Your objective =
Which lines have the string "field"? Copy all of them from the entries below.
[Start Records provided]
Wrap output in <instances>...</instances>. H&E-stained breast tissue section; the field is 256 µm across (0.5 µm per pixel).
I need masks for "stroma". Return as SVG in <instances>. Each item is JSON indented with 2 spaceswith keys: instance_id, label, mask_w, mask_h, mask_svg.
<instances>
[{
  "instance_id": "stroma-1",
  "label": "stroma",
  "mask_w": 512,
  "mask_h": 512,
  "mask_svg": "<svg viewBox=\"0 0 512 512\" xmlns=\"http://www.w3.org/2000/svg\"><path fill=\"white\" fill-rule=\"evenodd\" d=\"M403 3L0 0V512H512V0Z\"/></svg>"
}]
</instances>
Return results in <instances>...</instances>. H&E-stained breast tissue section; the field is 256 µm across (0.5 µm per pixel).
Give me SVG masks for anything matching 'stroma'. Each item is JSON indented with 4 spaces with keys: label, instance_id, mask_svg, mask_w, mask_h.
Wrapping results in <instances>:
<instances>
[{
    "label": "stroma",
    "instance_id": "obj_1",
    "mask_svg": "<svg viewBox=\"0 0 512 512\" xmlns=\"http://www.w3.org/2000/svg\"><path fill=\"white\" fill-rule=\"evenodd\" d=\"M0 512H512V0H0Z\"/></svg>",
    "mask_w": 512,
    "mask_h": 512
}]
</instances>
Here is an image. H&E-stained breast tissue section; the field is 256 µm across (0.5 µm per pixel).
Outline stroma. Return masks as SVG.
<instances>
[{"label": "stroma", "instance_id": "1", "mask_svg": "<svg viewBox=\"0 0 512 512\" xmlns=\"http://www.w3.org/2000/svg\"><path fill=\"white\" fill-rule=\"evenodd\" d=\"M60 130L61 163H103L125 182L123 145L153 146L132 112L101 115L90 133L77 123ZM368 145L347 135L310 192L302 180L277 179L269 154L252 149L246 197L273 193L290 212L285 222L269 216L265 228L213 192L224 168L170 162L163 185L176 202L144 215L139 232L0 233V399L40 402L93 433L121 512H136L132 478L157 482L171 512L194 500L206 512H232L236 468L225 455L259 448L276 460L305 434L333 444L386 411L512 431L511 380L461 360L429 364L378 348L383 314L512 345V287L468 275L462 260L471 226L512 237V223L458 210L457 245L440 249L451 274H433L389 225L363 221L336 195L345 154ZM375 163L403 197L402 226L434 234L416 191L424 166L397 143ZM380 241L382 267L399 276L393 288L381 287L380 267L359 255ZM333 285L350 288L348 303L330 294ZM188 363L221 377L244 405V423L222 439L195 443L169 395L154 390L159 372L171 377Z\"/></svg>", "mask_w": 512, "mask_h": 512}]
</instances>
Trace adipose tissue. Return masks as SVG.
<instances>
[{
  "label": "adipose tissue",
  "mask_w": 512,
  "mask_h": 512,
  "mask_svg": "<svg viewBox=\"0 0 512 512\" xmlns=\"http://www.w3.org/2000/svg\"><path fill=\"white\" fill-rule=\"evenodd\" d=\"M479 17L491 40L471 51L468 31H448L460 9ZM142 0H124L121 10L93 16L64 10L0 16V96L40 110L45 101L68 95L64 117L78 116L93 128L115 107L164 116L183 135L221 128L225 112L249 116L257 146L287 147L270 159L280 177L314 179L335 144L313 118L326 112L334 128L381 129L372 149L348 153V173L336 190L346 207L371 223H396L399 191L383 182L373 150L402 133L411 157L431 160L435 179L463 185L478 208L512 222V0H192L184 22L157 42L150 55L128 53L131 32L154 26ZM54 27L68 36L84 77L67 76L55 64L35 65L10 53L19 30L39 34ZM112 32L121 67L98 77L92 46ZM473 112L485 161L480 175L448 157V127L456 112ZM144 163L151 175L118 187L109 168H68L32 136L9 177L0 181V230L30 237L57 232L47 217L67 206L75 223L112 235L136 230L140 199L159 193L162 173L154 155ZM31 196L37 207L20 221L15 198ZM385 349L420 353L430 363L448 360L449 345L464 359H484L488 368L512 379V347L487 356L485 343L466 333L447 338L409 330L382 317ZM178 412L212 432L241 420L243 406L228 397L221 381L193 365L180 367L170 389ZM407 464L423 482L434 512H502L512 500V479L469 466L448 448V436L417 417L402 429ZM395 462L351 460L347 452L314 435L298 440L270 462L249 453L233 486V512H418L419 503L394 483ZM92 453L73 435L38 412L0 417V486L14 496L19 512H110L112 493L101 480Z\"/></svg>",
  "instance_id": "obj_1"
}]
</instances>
[End Records provided]
Problem solution =
Wrap output in <instances>...</instances>. H&E-stained breast tissue section; the field is 256 µm across (0.5 µm per pixel).
Return results in <instances>...</instances>. H&E-stained breast tissue section; the field is 256 µm across (0.5 µm per pixel).
Here is an image. H&E-stained breast tissue section; the field is 256 µm across (0.5 µm per pixel).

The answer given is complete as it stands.